*The problem*.
Starting at the line that holds "(257, 190) = (364, 376): turquoise" and stopping at the line that holds "(602, 426) = (921, 465): pink", restate the records below word for word, with both of those lines included.

*Dataset extract*.
================================
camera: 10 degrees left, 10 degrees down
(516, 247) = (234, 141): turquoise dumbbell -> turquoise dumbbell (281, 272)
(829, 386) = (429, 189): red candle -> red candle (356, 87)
================================
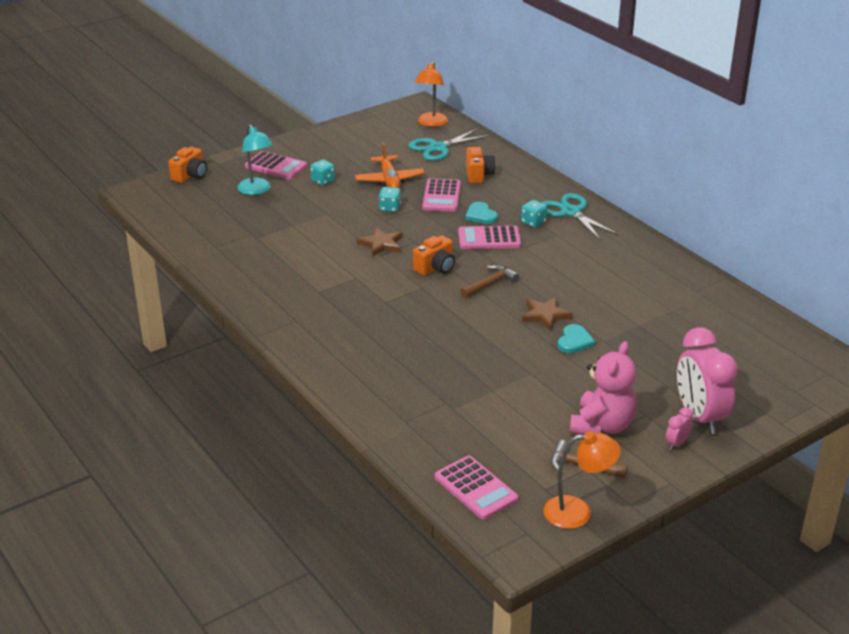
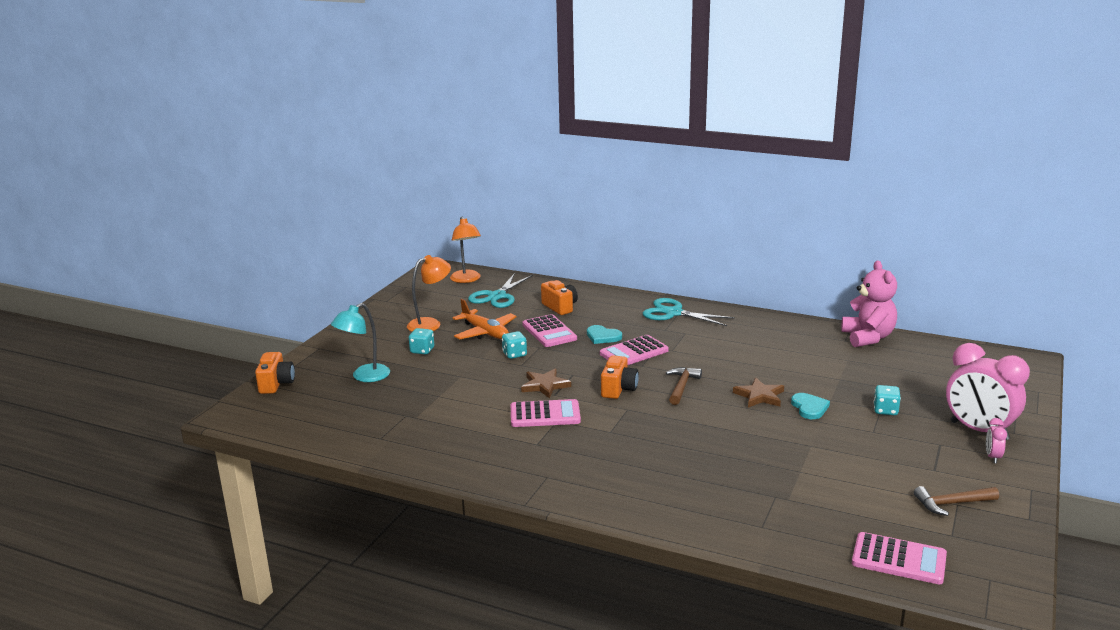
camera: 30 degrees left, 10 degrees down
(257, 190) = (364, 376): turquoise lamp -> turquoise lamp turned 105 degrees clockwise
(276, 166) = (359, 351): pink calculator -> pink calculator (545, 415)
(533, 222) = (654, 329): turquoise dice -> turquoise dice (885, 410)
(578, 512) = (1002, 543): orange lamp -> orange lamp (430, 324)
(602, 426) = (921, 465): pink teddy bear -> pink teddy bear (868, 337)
================================
*Solution*.
(257, 190) = (364, 376): turquoise lamp -> turquoise lamp turned 105 degrees clockwise
(276, 166) = (359, 351): pink calculator -> pink calculator (545, 415)
(533, 222) = (654, 329): turquoise dice -> turquoise dice (885, 410)
(578, 512) = (1002, 543): orange lamp -> orange lamp (430, 324)
(602, 426) = (921, 465): pink teddy bear -> pink teddy bear (868, 337)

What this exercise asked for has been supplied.